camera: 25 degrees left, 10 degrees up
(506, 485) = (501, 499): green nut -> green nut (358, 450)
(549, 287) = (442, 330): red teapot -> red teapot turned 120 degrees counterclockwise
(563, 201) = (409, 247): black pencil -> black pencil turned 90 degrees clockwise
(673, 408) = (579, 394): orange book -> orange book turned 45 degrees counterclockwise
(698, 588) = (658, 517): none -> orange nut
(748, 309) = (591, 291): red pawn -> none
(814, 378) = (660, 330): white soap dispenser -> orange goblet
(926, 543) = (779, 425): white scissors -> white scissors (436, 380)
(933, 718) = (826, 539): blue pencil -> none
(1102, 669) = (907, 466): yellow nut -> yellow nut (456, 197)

* * *

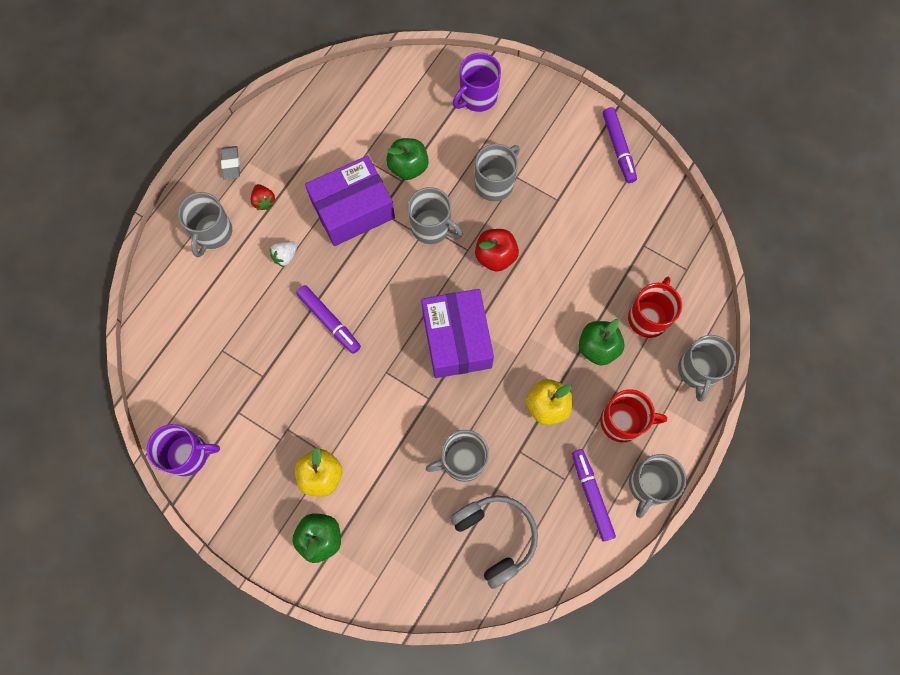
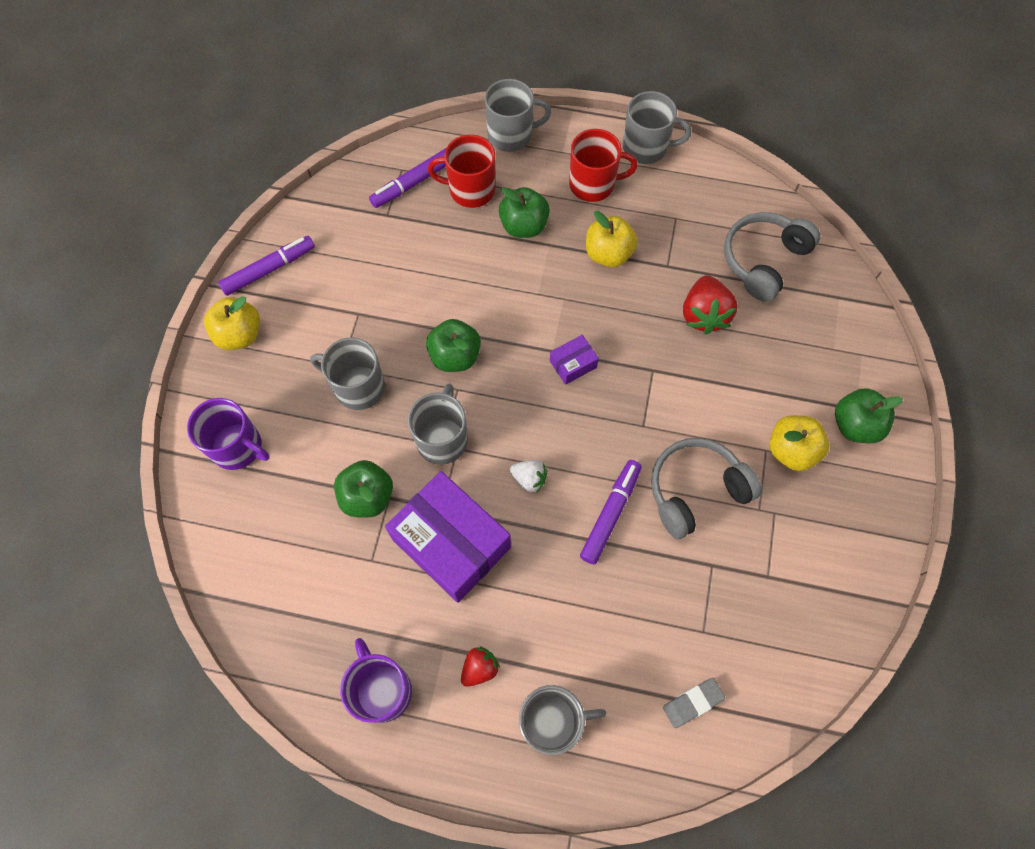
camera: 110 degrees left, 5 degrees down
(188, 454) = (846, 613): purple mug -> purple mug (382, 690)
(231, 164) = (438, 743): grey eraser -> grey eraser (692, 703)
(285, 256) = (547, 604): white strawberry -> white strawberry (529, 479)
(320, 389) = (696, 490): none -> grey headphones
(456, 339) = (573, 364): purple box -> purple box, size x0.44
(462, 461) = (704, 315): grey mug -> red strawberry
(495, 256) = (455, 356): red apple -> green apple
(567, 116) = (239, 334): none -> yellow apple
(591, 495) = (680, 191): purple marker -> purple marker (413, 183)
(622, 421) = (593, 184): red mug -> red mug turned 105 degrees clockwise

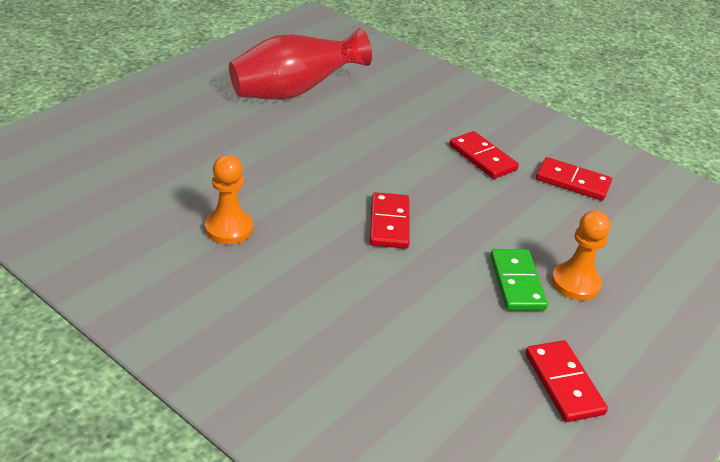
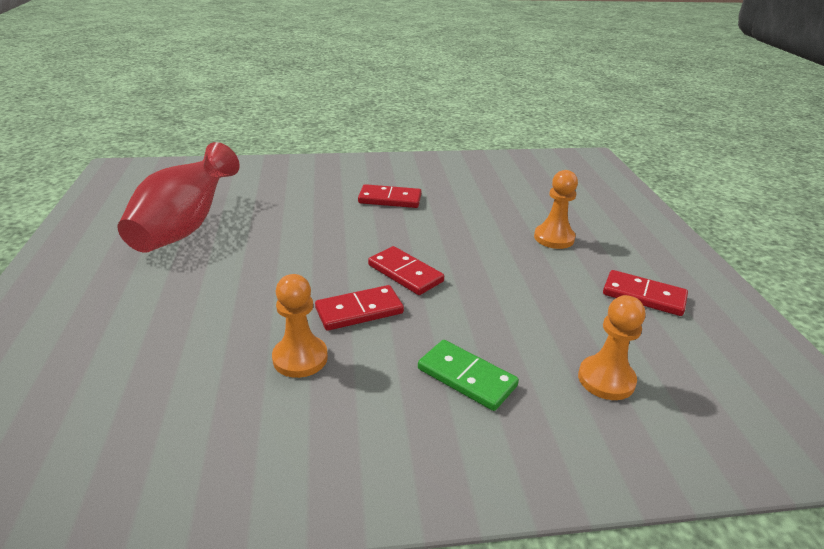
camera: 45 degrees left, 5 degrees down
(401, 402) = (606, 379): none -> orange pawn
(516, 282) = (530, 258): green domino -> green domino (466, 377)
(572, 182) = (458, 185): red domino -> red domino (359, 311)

## Written task
Using the data above, give again exactly the lines starting at the one holding "camera: 110 degrees left, 5 degrees down" and ending at the one holding "(572, 182) = (458, 185): red", inclusive, and nothing more. Omit the pictures.

## Answer section
camera: 110 degrees left, 5 degrees down
(188, 454) = (846, 613): purple mug -> purple mug (382, 690)
(231, 164) = (438, 743): grey eraser -> grey eraser (692, 703)
(285, 256) = (547, 604): white strawberry -> white strawberry (529, 479)
(320, 389) = (696, 490): none -> grey headphones
(456, 339) = (573, 364): purple box -> purple box, size x0.44
(462, 461) = (704, 315): grey mug -> red strawberry
(495, 256) = (455, 356): red apple -> green apple
(567, 116) = (239, 334): none -> yellow apple
(591, 495) = (680, 191): purple marker -> purple marker (413, 183)
(622, 421) = (593, 184): red mug -> red mug turned 105 degrees clockwise

camera: 45 degrees left, 5 degrees down
(401, 402) = (606, 379): none -> orange pawn
(516, 282) = (530, 258): green domino -> green domino (466, 377)
(572, 182) = (458, 185): red domino -> red domino (359, 311)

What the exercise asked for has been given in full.